- _Detected change data_
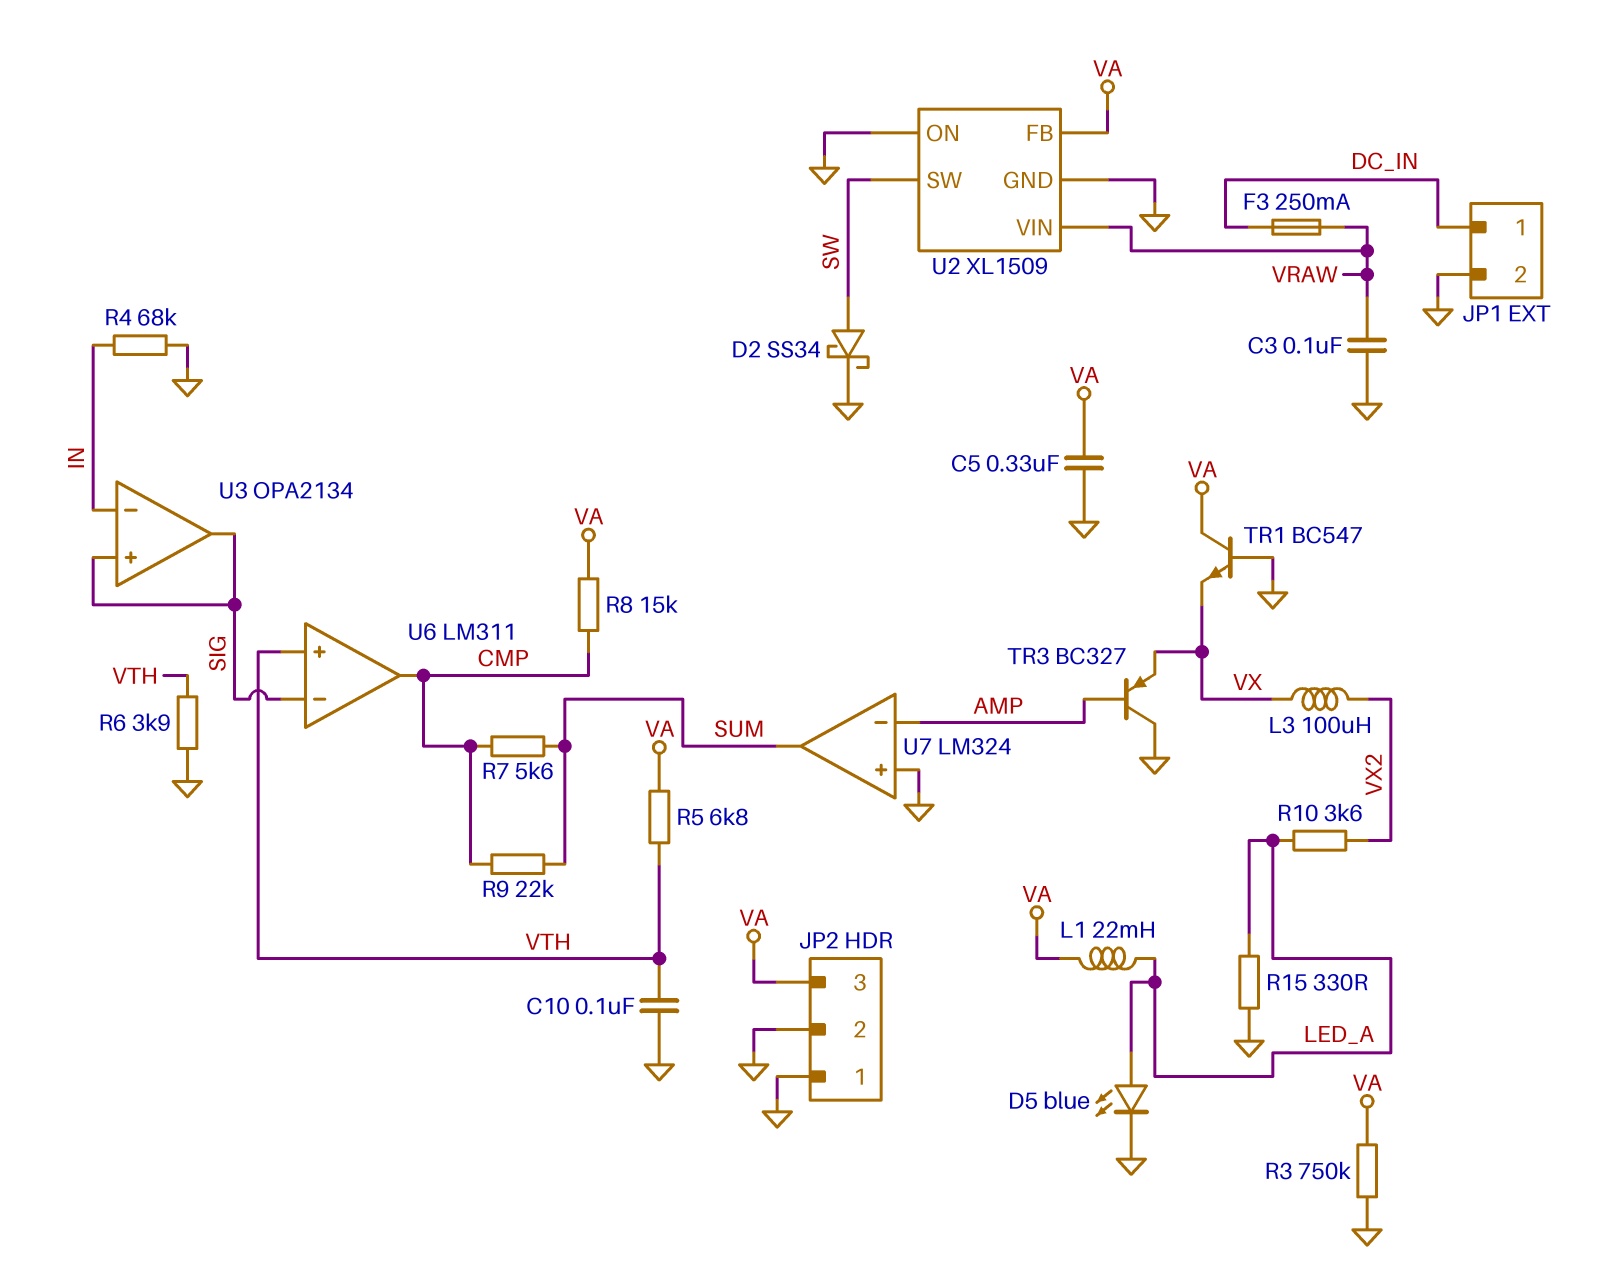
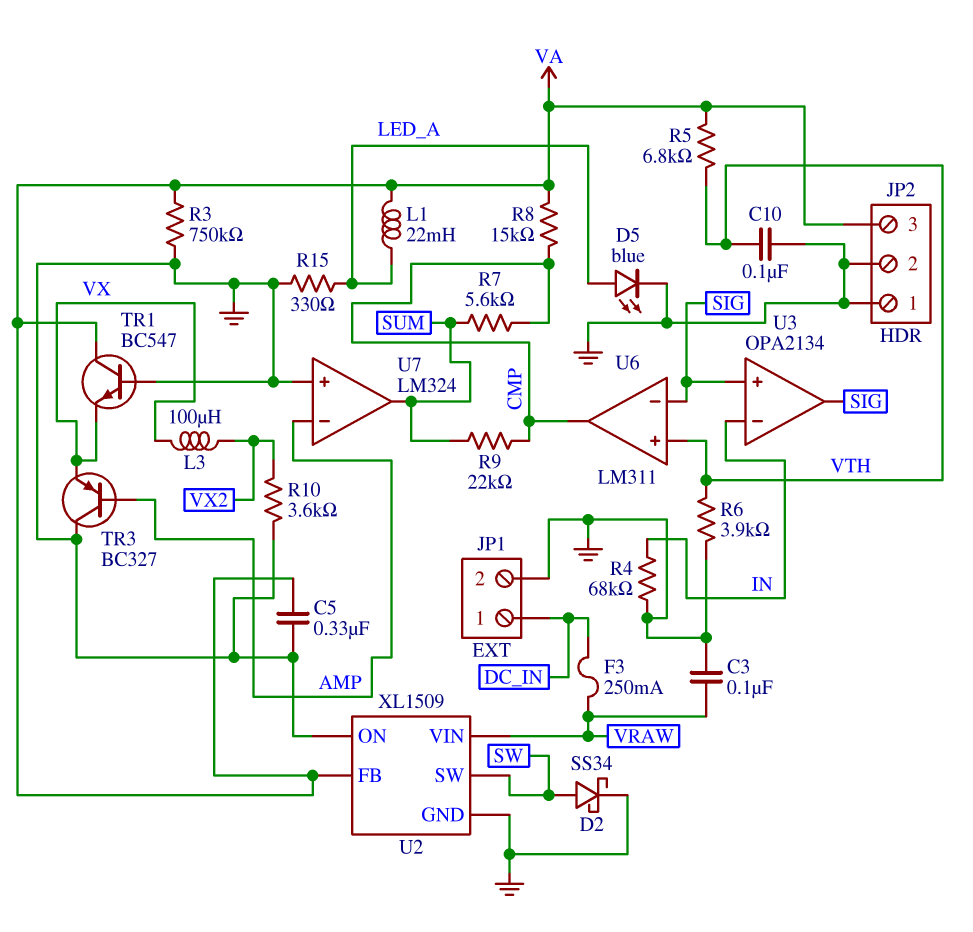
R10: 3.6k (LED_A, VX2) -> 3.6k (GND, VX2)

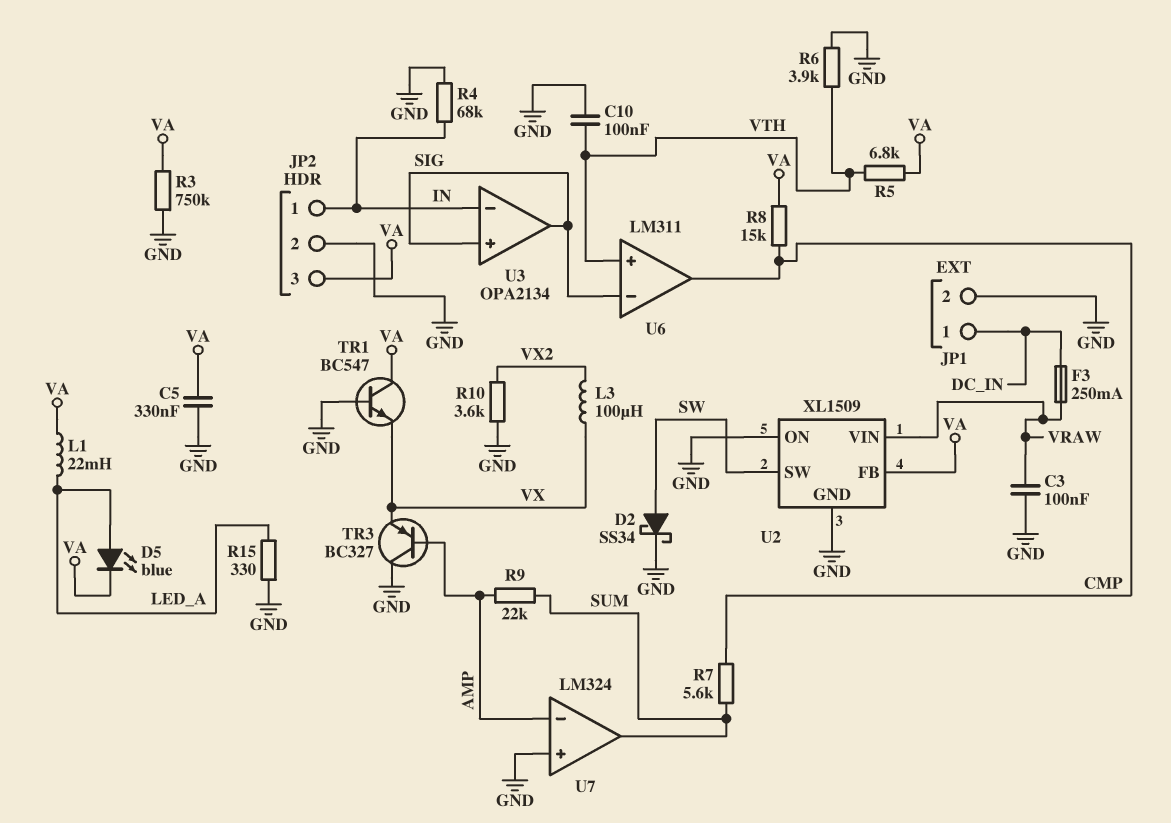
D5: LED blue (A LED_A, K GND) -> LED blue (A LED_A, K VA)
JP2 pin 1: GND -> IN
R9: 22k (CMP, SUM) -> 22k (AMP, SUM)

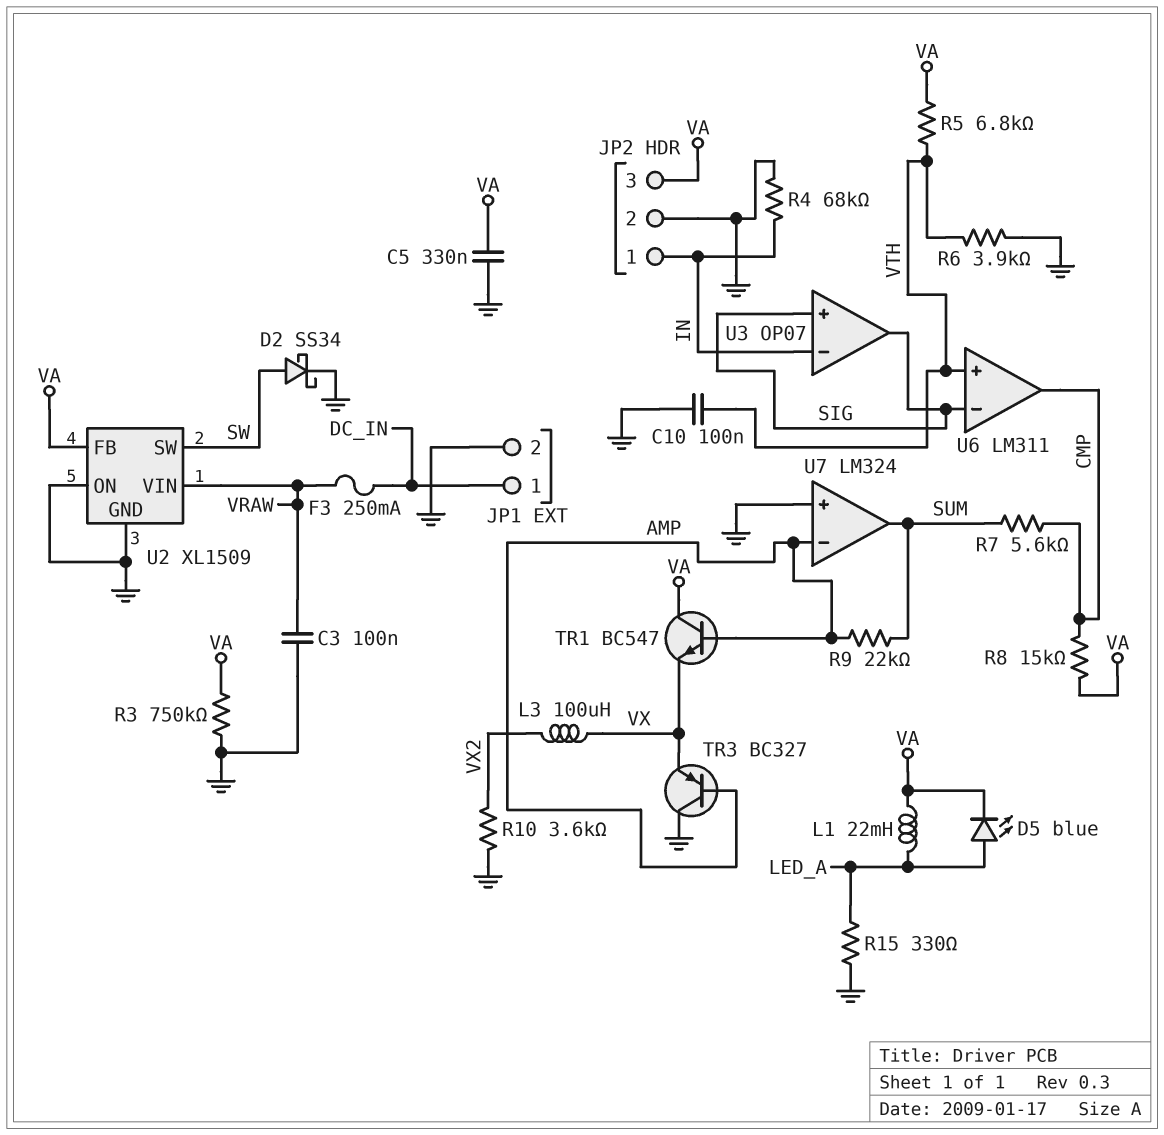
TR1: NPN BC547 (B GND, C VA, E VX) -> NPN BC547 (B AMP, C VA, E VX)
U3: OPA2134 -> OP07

==

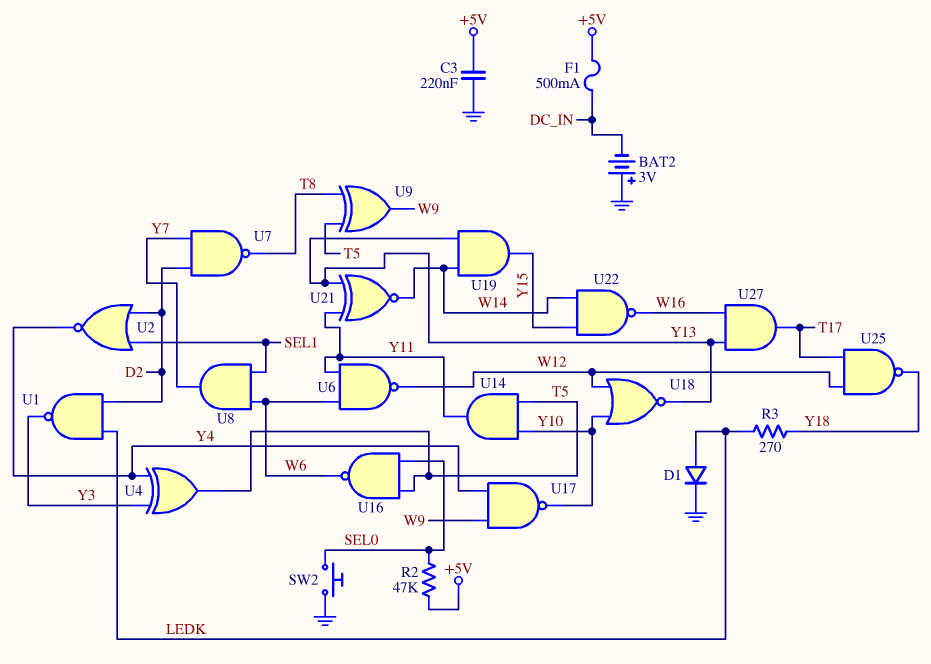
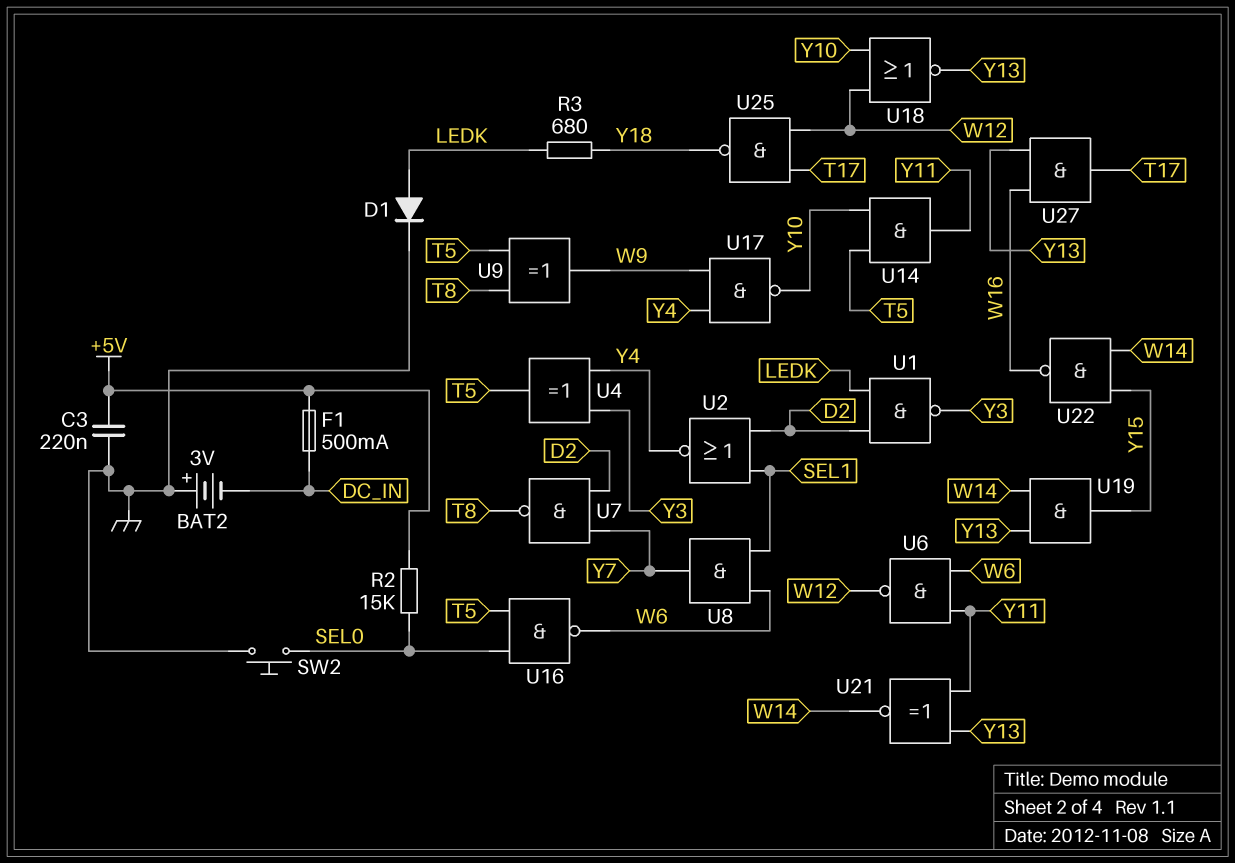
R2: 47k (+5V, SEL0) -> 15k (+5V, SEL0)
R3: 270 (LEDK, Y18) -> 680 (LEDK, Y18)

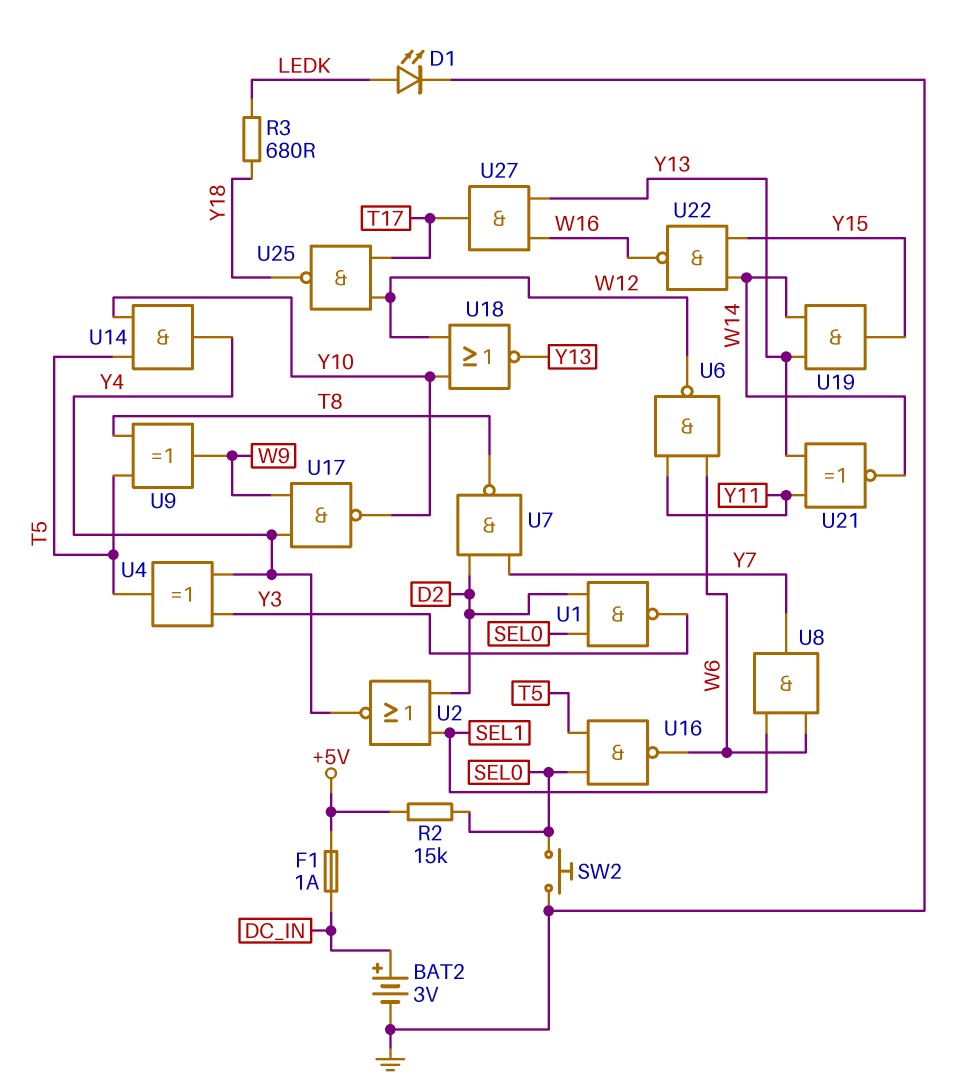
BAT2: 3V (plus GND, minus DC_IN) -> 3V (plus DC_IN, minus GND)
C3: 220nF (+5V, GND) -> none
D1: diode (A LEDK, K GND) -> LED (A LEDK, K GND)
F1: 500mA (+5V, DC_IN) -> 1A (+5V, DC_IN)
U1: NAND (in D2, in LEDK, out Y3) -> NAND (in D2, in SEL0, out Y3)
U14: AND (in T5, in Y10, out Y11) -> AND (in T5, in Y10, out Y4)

- _TASK STATEMENT_
Looking back over the data above, restate word for word the lines that begin at the line with "TR1: NPN BC547" and end at the line with "U3: OPA2134 -> OP07", inclusive.

- _YOUR SOLUTION_
TR1: NPN BC547 (B GND, C VA, E VX) -> NPN BC547 (B AMP, C VA, E VX)
U3: OPA2134 -> OP07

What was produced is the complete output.